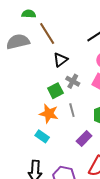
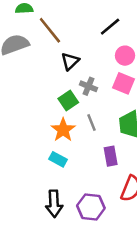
orange star: (49, 114) -> (63, 130), turned 30
purple rectangle: (84, 139) -> (111, 156), turned -49

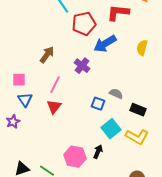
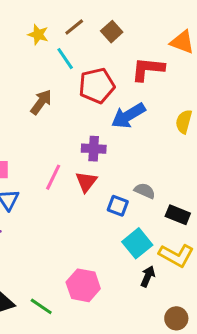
brown arrow: (47, 55) -> (41, 102), moved
purple cross: (82, 66) -> (94, 149), turned -35
red triangle: (54, 107) -> (86, 182), moved
black arrow: (98, 152) -> (148, 276), moved

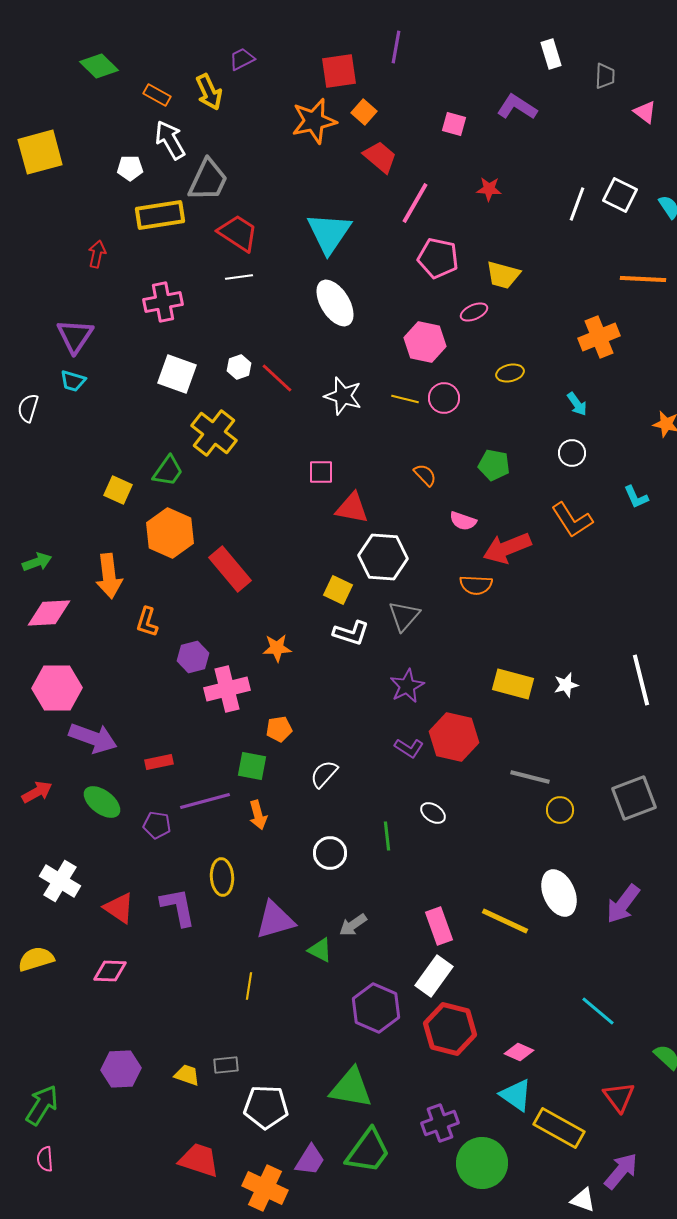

------------------------------------------------------------------------

__PROBLEM DETAILS__. Find the word "moved" in the listing above. Copy each line where it appears.

__EXERCISE ANSWER__.
brown arrow: (47, 55) -> (41, 102), moved
red triangle: (54, 107) -> (86, 182), moved
black arrow: (98, 152) -> (148, 276), moved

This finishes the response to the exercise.